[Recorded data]
=====

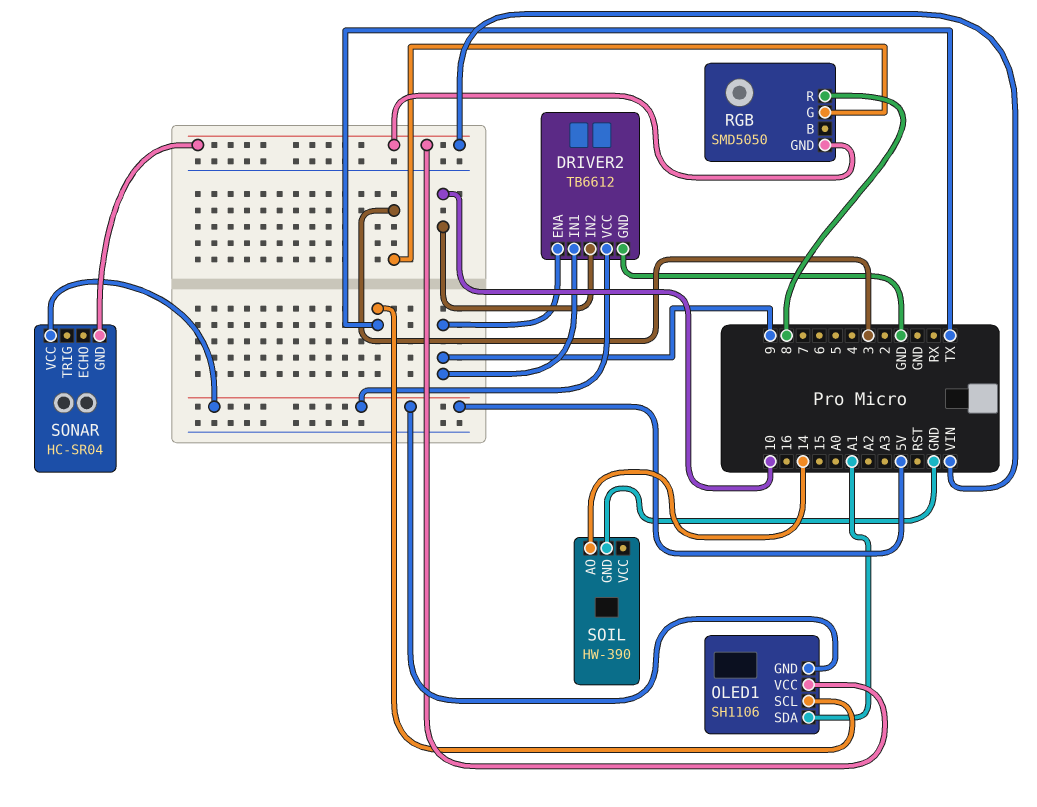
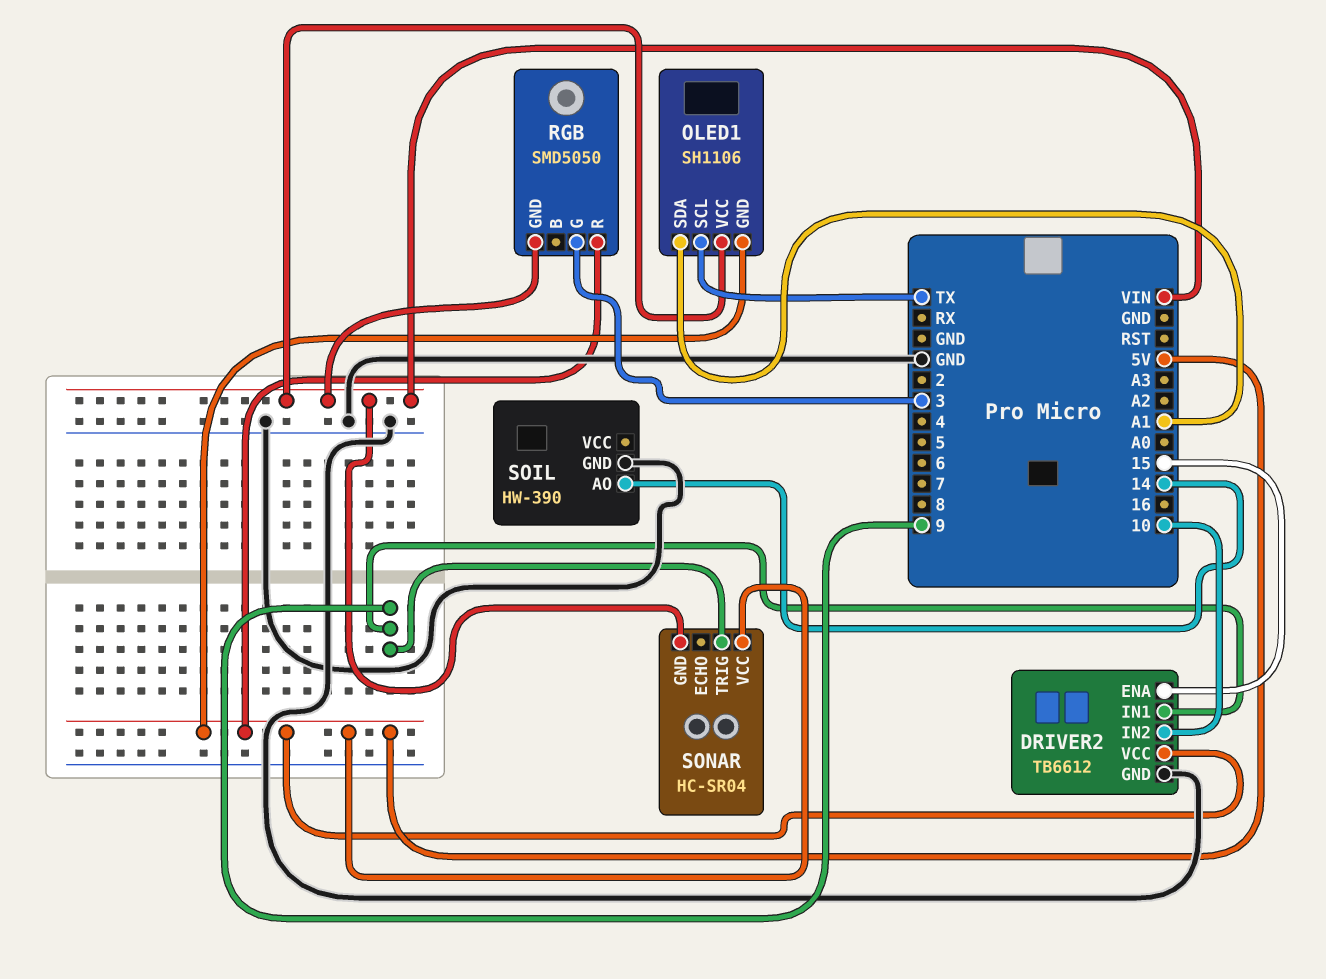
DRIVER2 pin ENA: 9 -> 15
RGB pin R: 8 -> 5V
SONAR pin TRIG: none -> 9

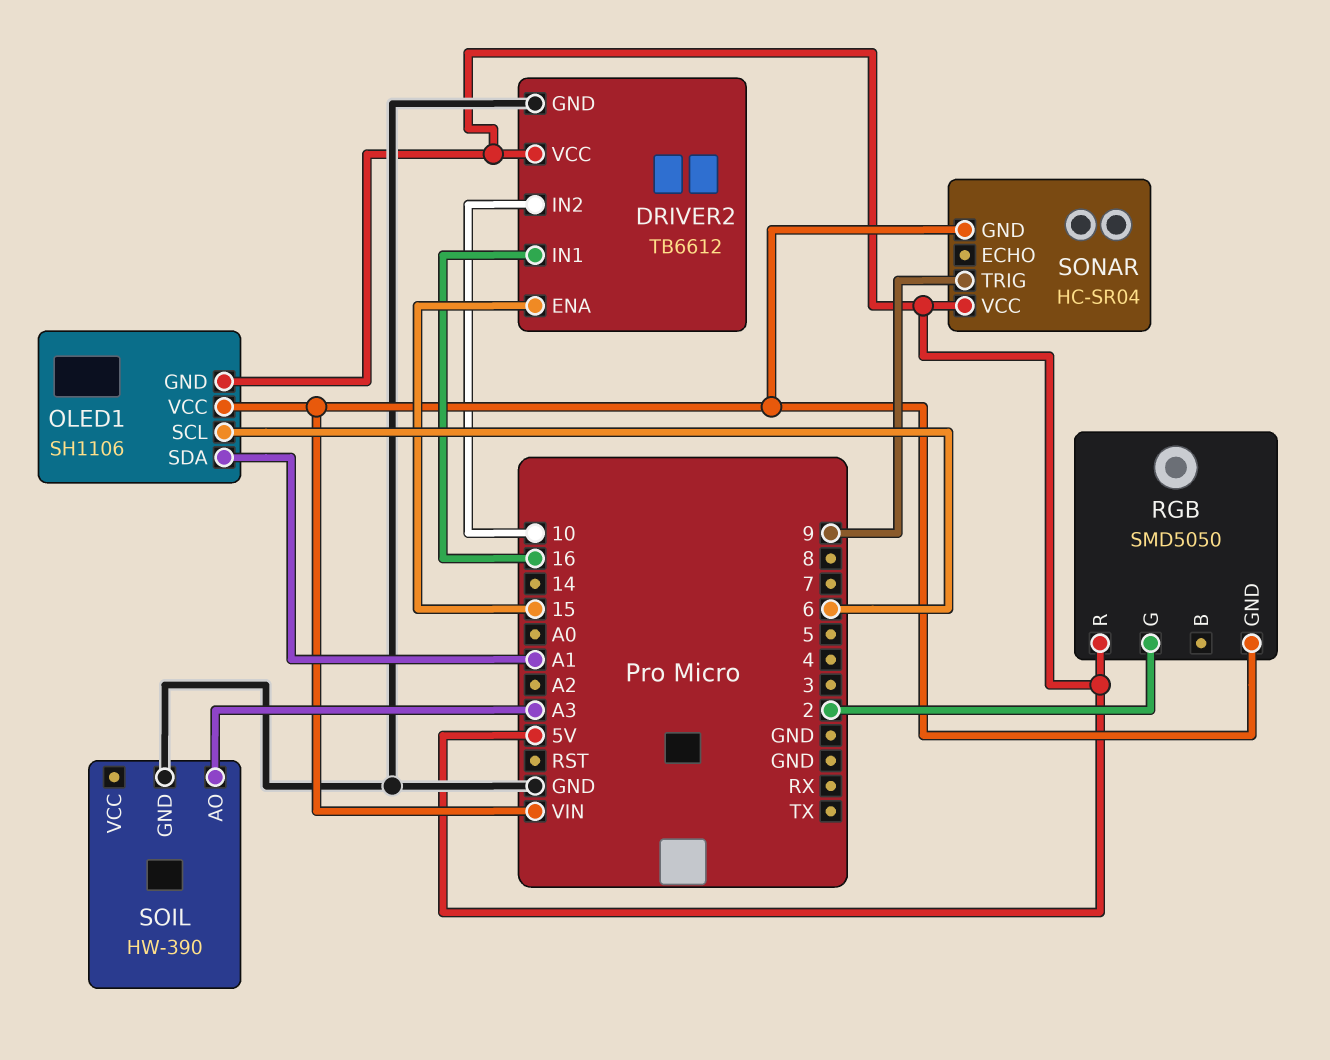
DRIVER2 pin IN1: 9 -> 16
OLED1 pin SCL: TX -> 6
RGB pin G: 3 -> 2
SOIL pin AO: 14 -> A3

=====

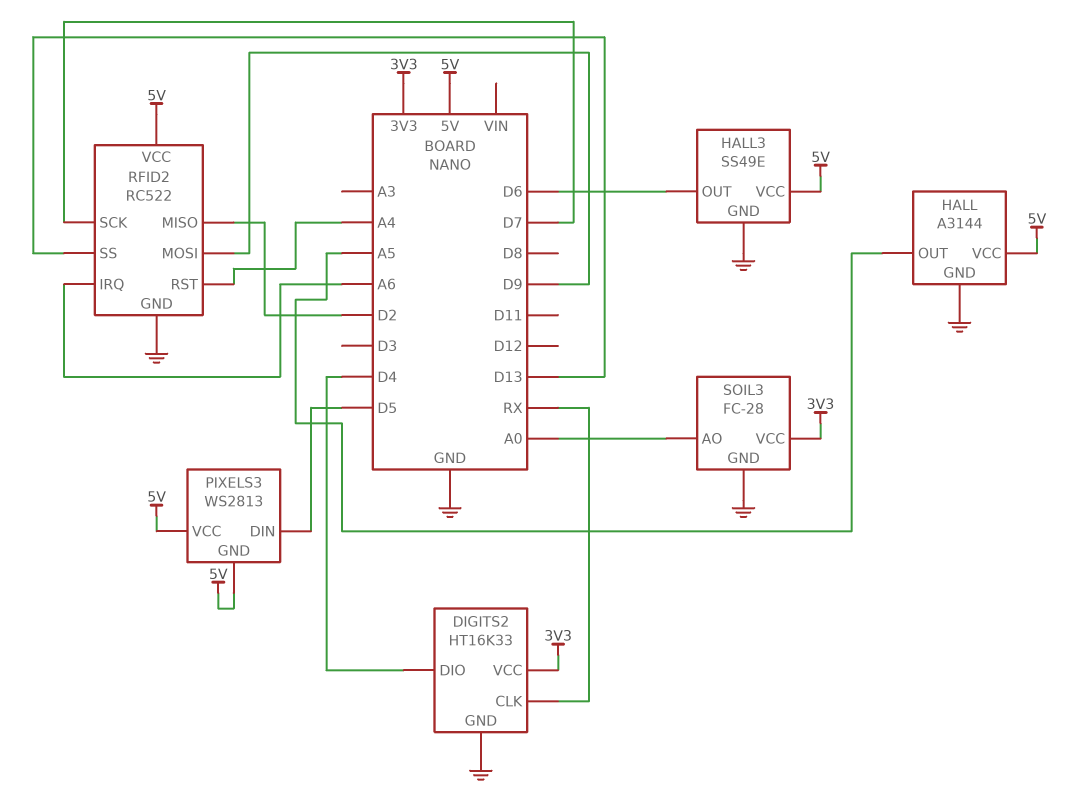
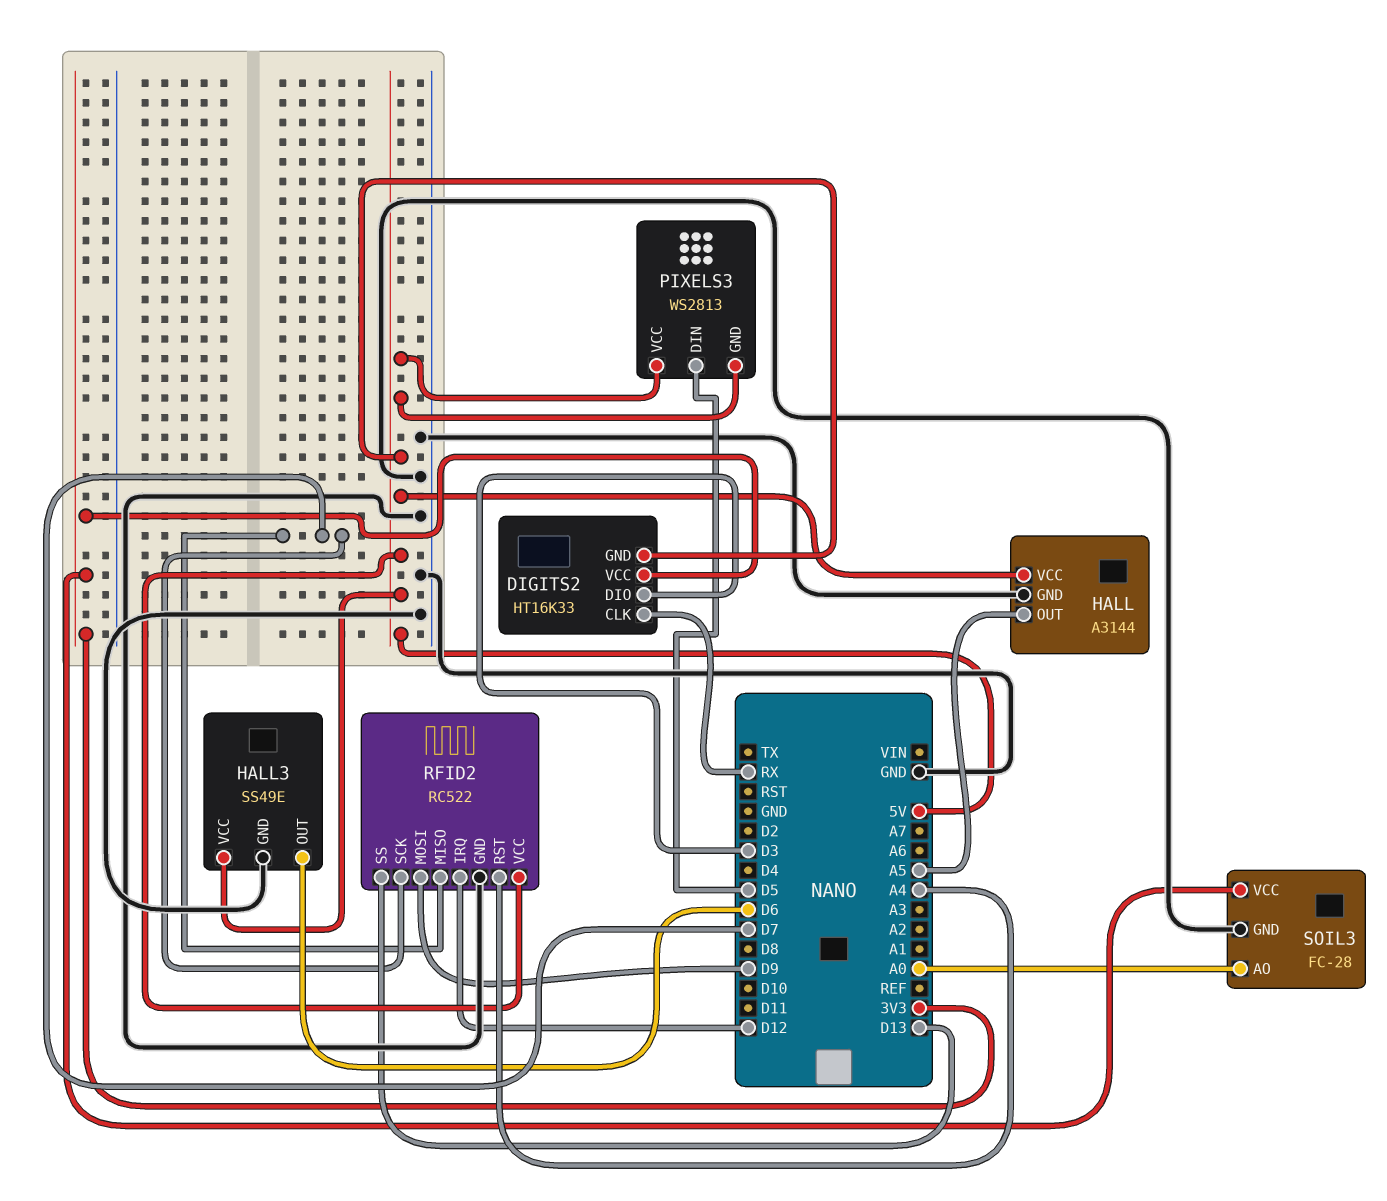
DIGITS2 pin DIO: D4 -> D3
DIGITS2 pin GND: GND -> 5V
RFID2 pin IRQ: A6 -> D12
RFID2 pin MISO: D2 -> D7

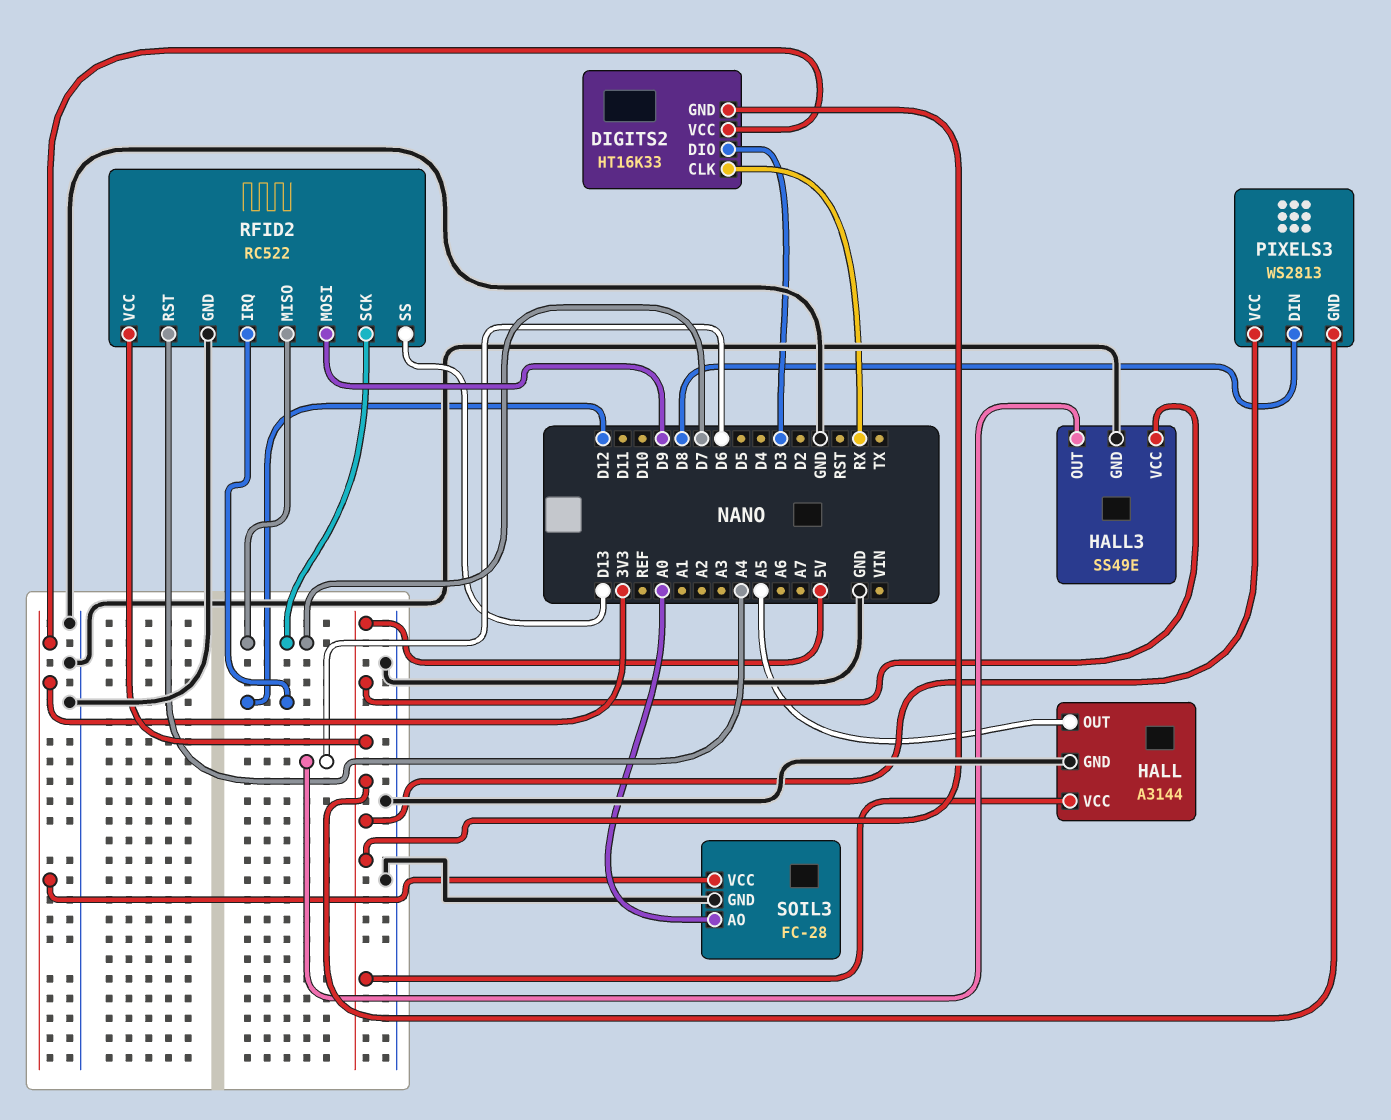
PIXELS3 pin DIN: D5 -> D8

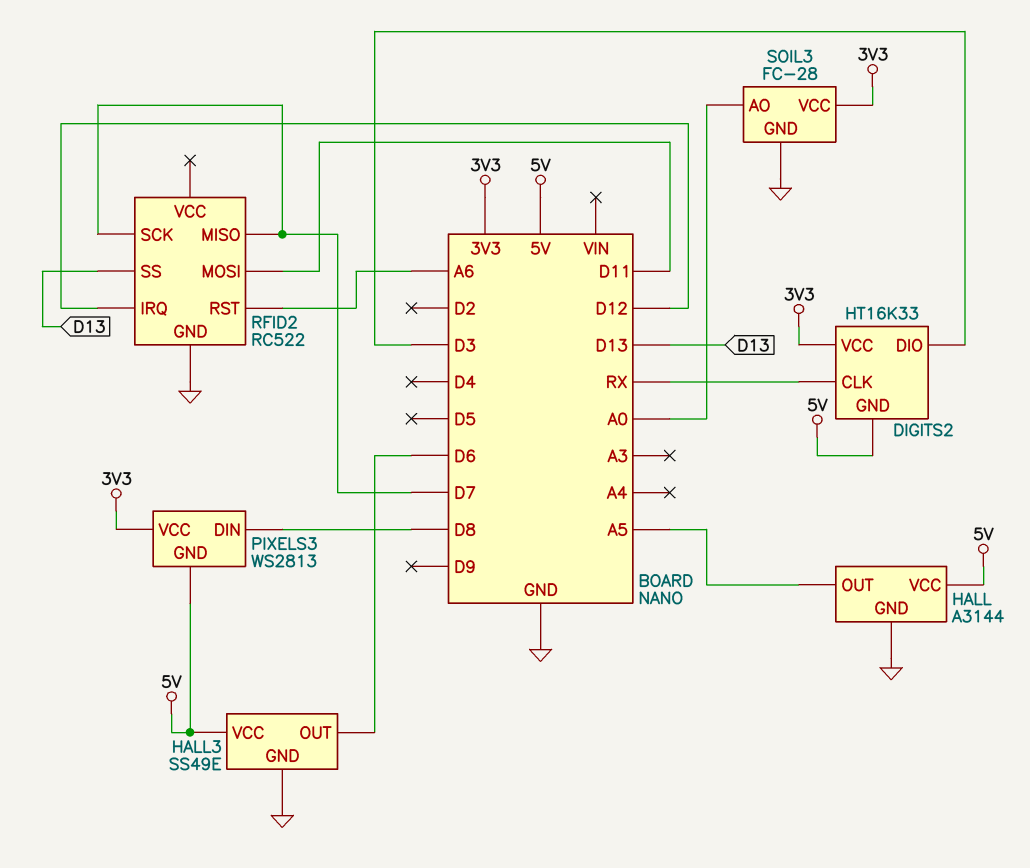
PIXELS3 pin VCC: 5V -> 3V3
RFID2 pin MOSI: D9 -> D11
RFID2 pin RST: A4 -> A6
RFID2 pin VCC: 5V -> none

=====

Task instructions —
Beginning at the line above that contains "SONAR pin TRIG: none -> 9", repeat each line exactly through the one that contains "SOIL pin AO: 14 -> A3", and leave out the pictures.

Answer to this exercise —
SONAR pin TRIG: none -> 9

DRIVER2 pin IN1: 9 -> 16
OLED1 pin SCL: TX -> 6
RGB pin G: 3 -> 2
SOIL pin AO: 14 -> A3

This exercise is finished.